WHAT THE TASK ASKS -
Scan the listing below. Return every line containing the string "brick".

DATA EXTRACT -
● ● ● ● ●

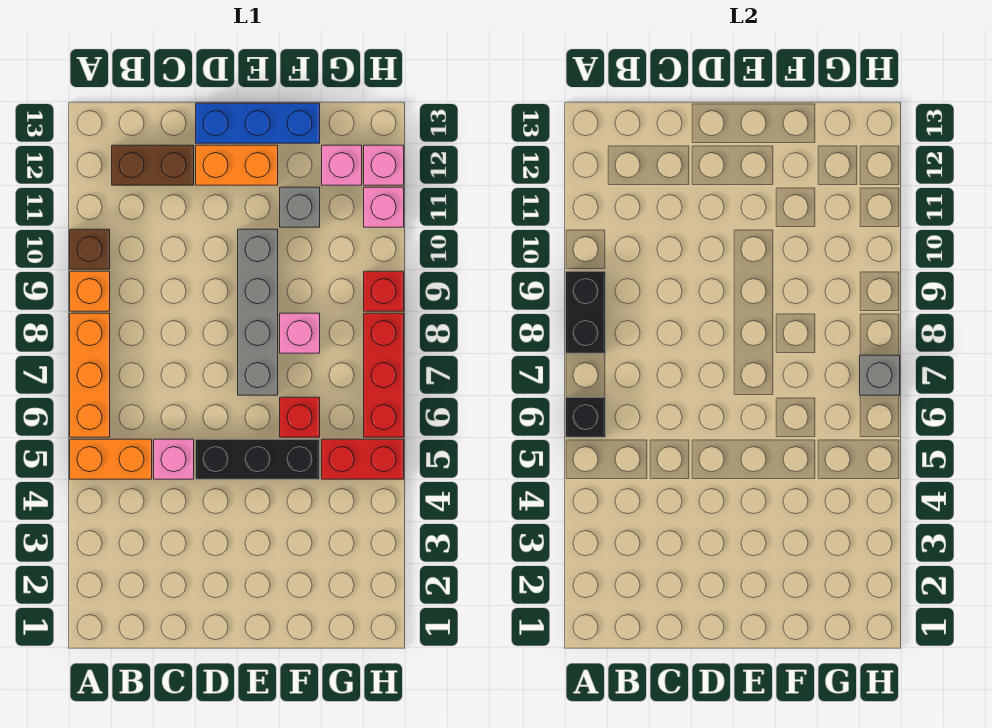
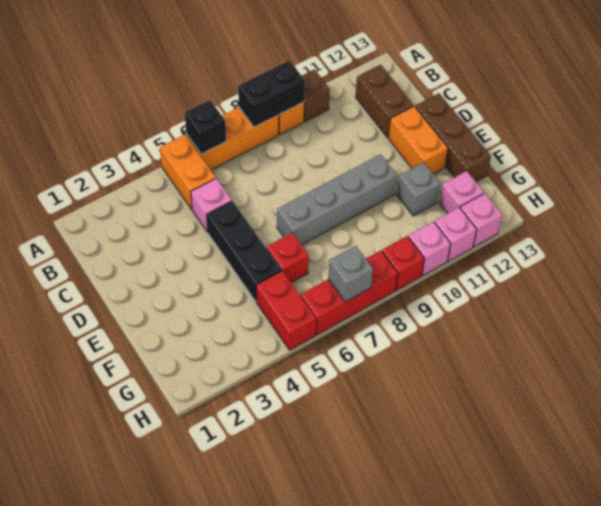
blue brick D13:F13 level 1 -> brown brick D13:F13 level 1
pink brick F8 level 1 -> pink brick H10 level 1

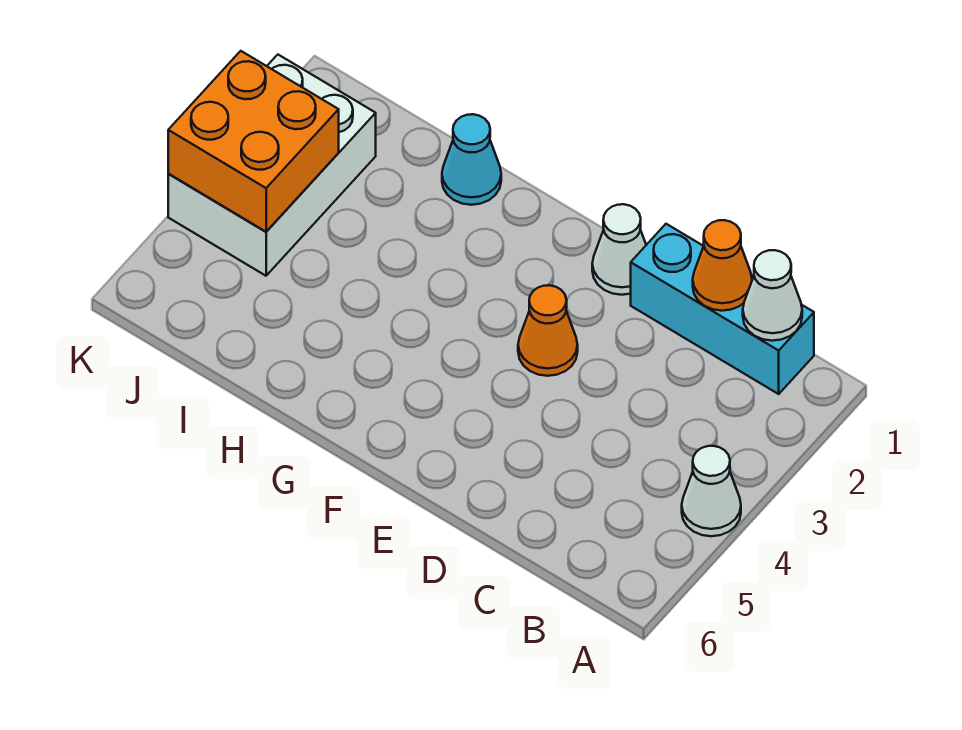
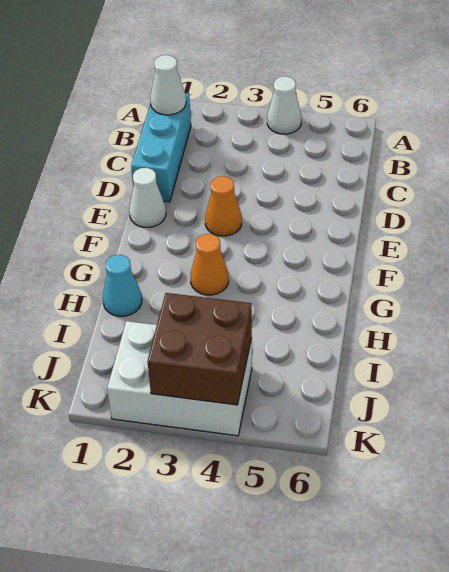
orange cone C1 level 2 -> orange cone G3 level 1
orange brick J3:K4 level 2 -> brown brick J3:K4 level 2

● ● ● ● ●

EXPECTED ANSWER -
blue brick D13:F13 level 1 -> brown brick D13:F13 level 1
pink brick F8 level 1 -> pink brick H10 level 1
orange brick J3:K4 level 2 -> brown brick J3:K4 level 2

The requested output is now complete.